▸ **WHAT YOU HAVE TO DO**: The records below must be transcribed exactly. Do not include the pictures.
START SUPPLIED INFORMATION
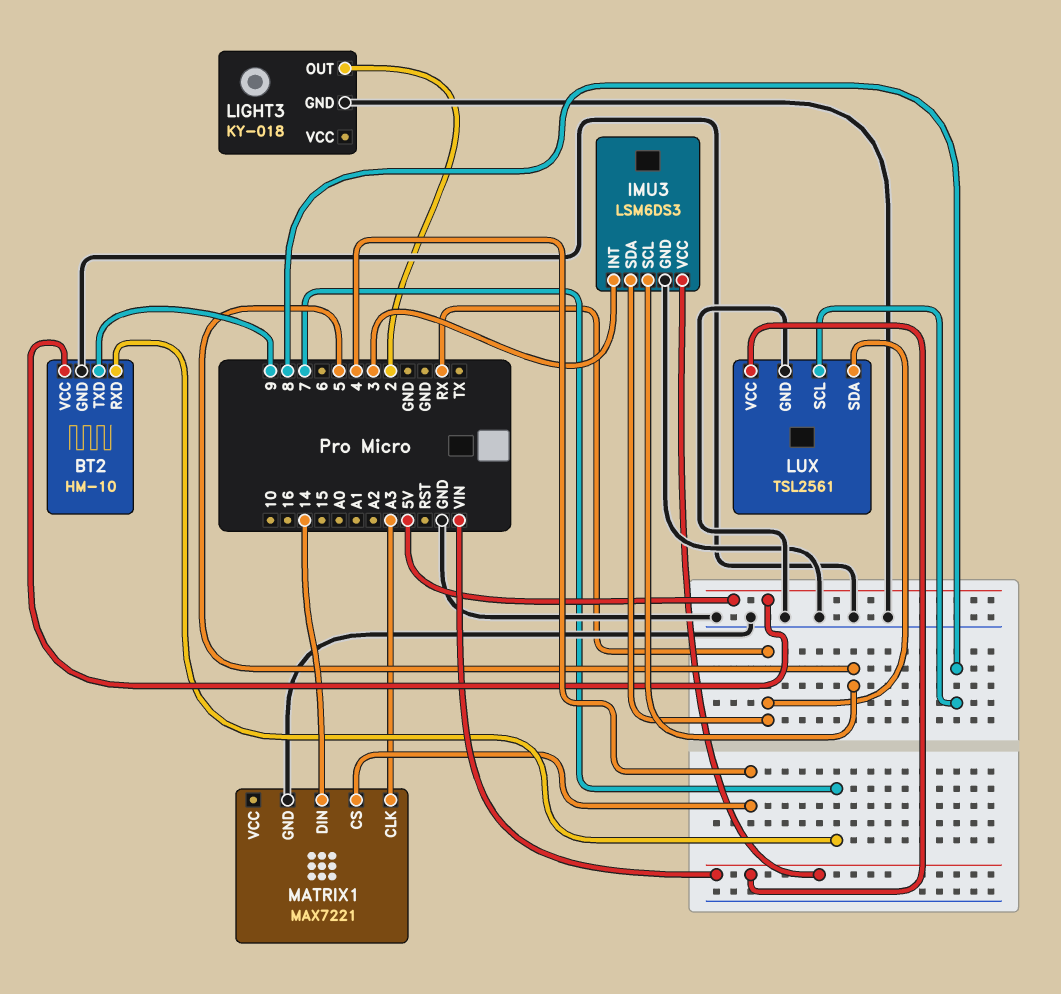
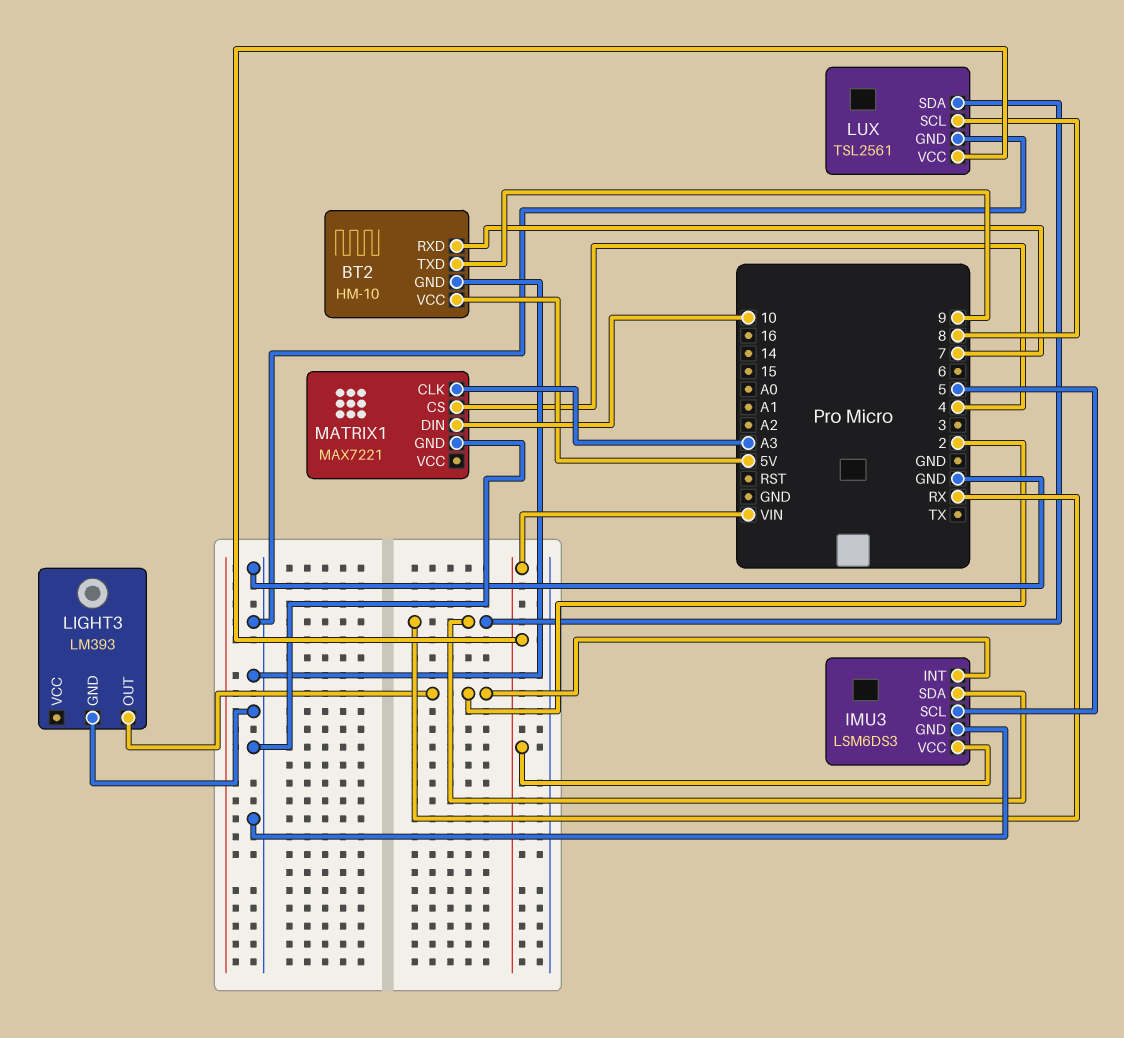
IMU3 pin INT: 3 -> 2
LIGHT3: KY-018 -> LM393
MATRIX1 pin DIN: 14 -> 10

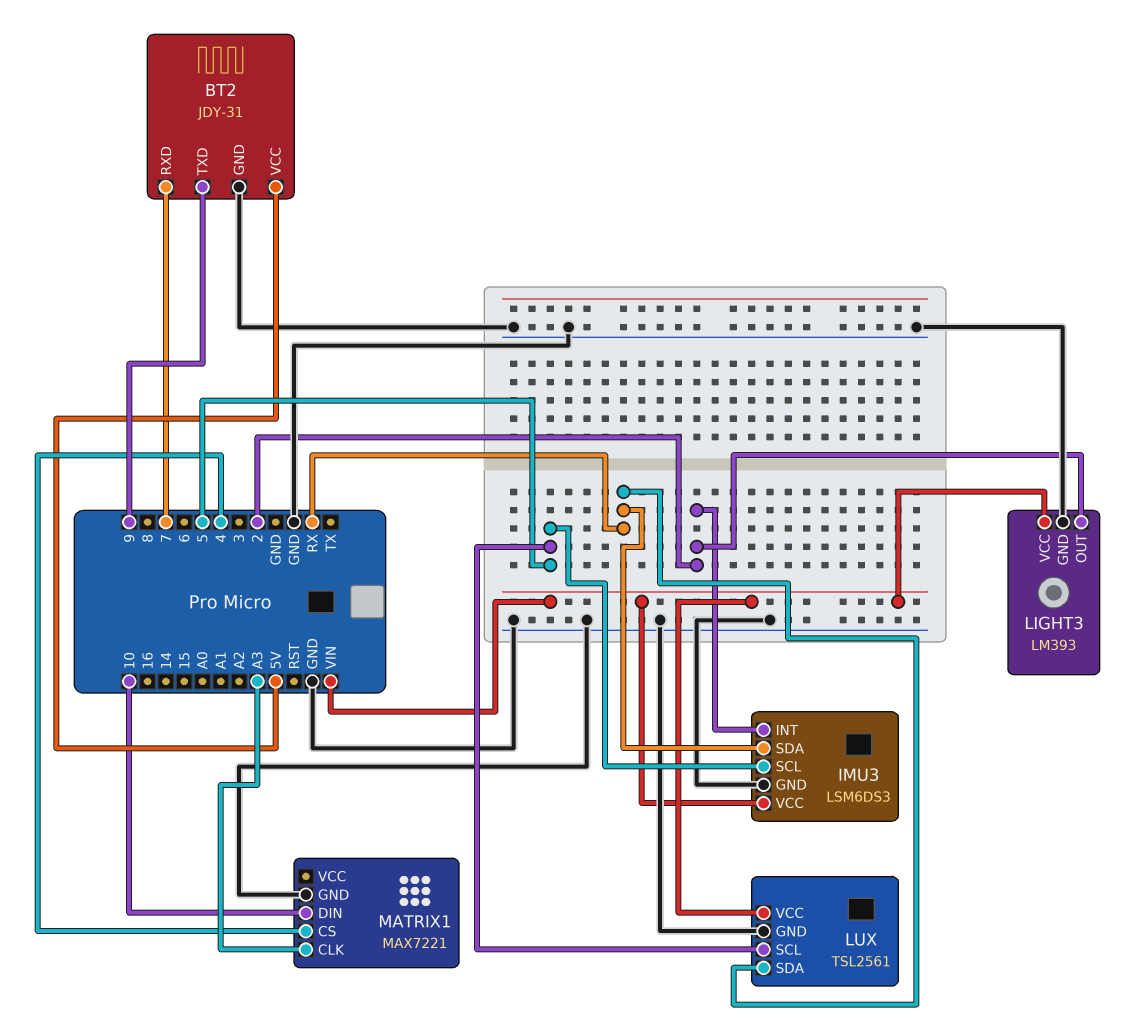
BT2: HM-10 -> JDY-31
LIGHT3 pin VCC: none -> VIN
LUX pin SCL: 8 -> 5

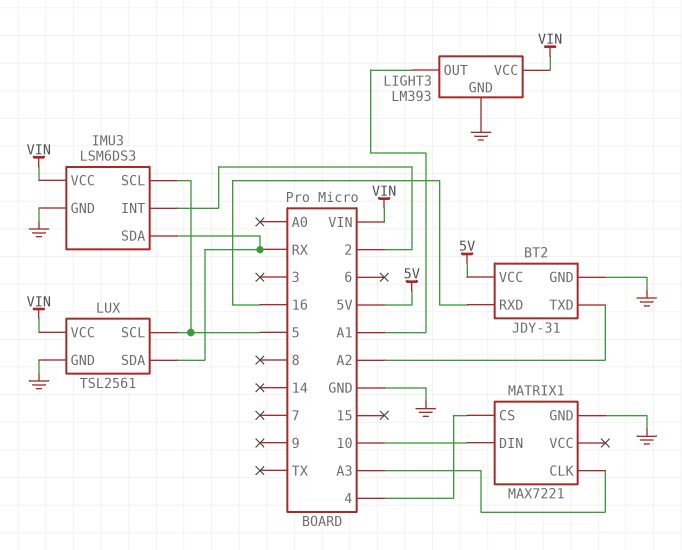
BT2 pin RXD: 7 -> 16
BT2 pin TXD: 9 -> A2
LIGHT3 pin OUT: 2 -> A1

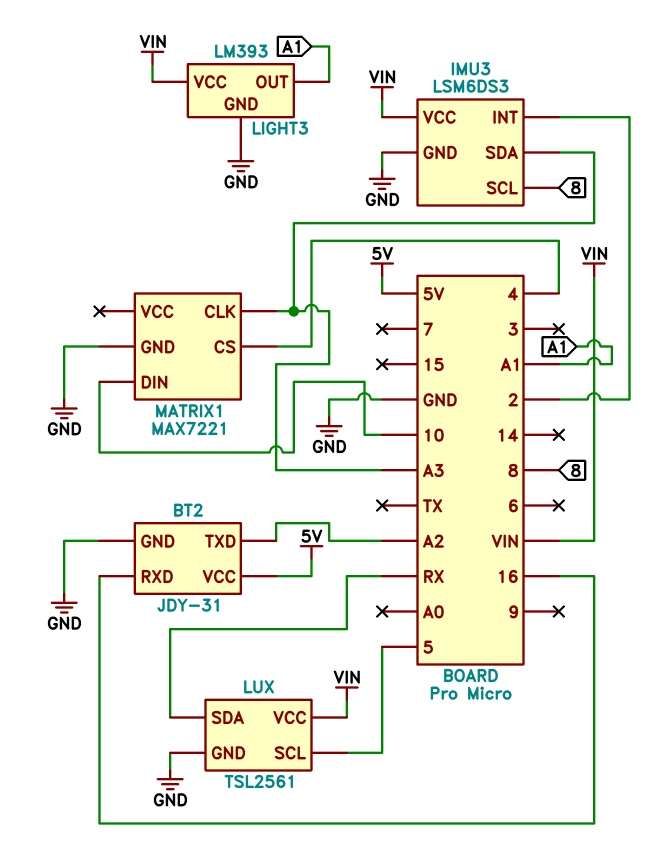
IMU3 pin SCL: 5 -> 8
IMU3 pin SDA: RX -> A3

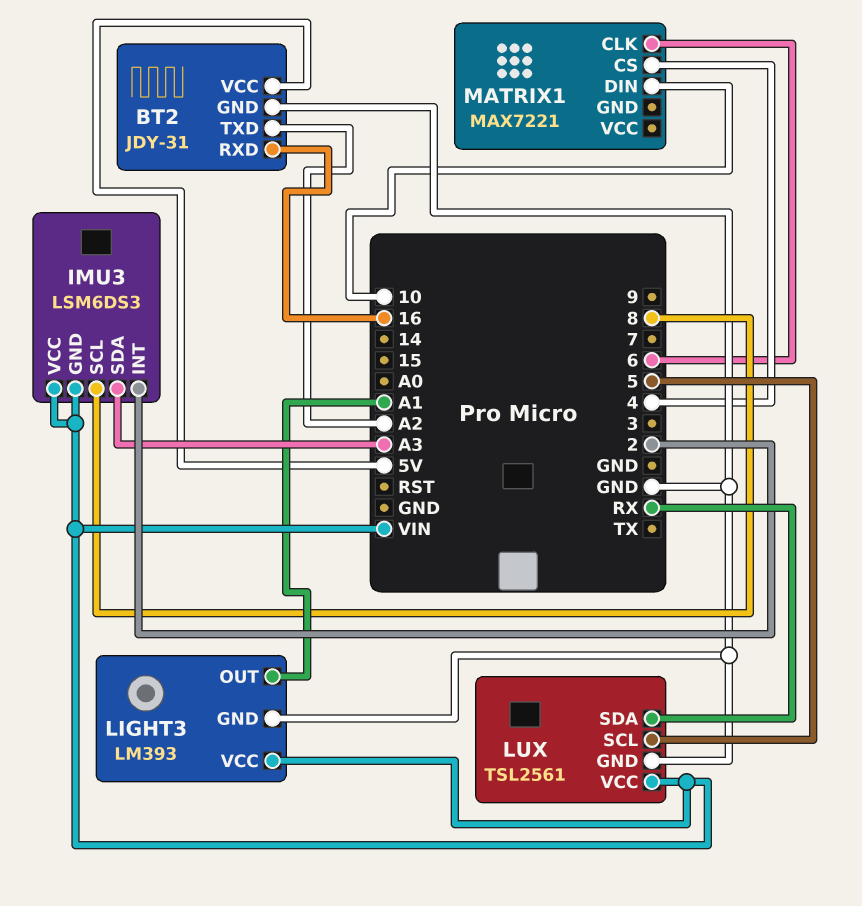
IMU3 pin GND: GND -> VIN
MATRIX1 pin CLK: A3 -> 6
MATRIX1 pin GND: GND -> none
END SUPPLIED INFORMATION
▸ **YOUR RESPONSE**:
IMU3 pin INT: 3 -> 2
LIGHT3: KY-018 -> LM393
MATRIX1 pin DIN: 14 -> 10

BT2: HM-10 -> JDY-31
LIGHT3 pin VCC: none -> VIN
LUX pin SCL: 8 -> 5

BT2 pin RXD: 7 -> 16
BT2 pin TXD: 9 -> A2
LIGHT3 pin OUT: 2 -> A1

IMU3 pin SCL: 5 -> 8
IMU3 pin SDA: RX -> A3

IMU3 pin GND: GND -> VIN
MATRIX1 pin CLK: A3 -> 6
MATRIX1 pin GND: GND -> none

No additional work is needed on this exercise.